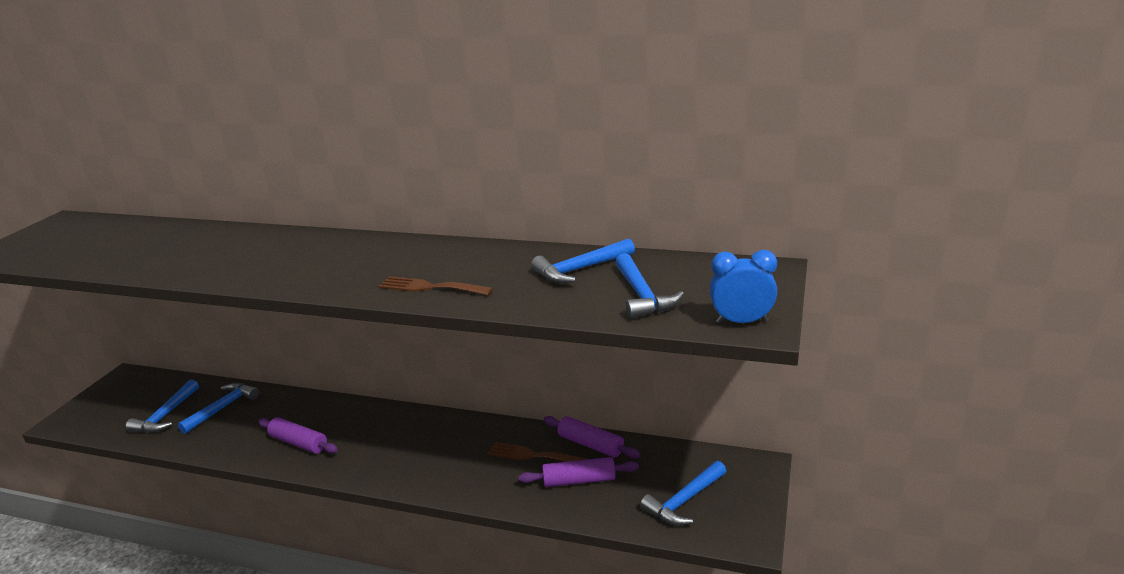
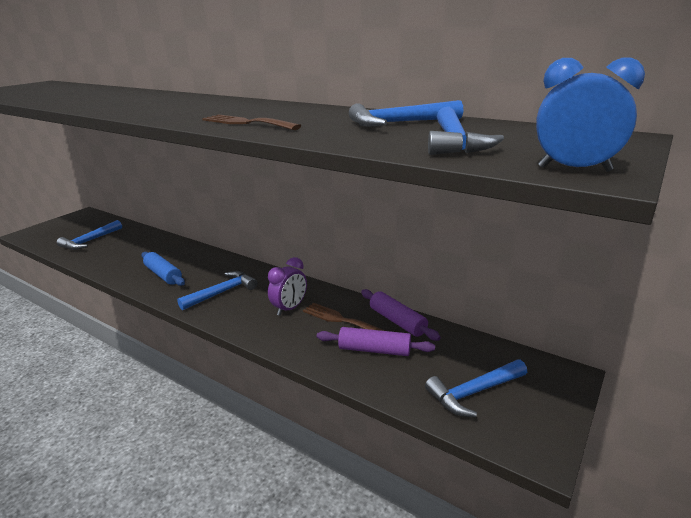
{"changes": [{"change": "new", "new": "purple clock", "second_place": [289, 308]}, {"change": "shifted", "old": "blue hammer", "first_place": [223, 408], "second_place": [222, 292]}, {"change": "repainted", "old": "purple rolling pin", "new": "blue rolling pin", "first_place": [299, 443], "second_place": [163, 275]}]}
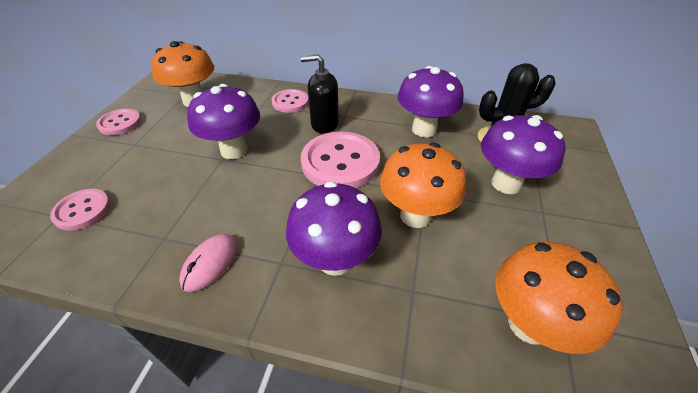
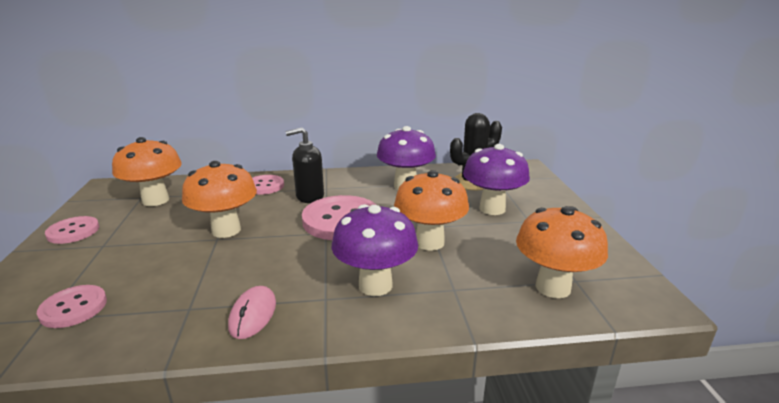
{"changes": [{"change": "repainted", "old": "purple mushroom", "new": "orange mushroom", "first_place": [234, 150], "second_place": [226, 230]}]}
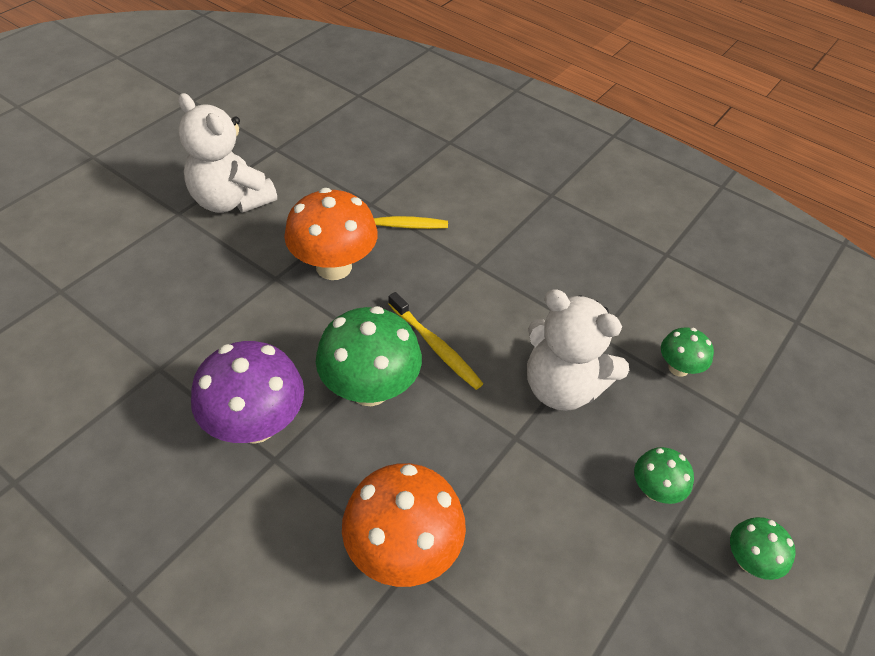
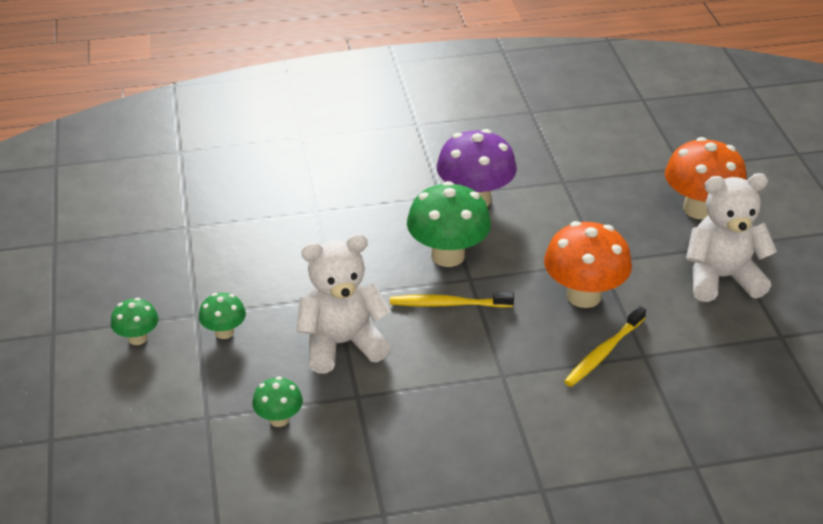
{"changes": [{"change": "shifted", "old": "orange mushroom", "first_place": [403, 550], "second_place": [699, 209]}]}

..............................

■ Your instructions ■
Count up every line above that has the word "purple" in it; answer with the number alone.

■ Solution ■
2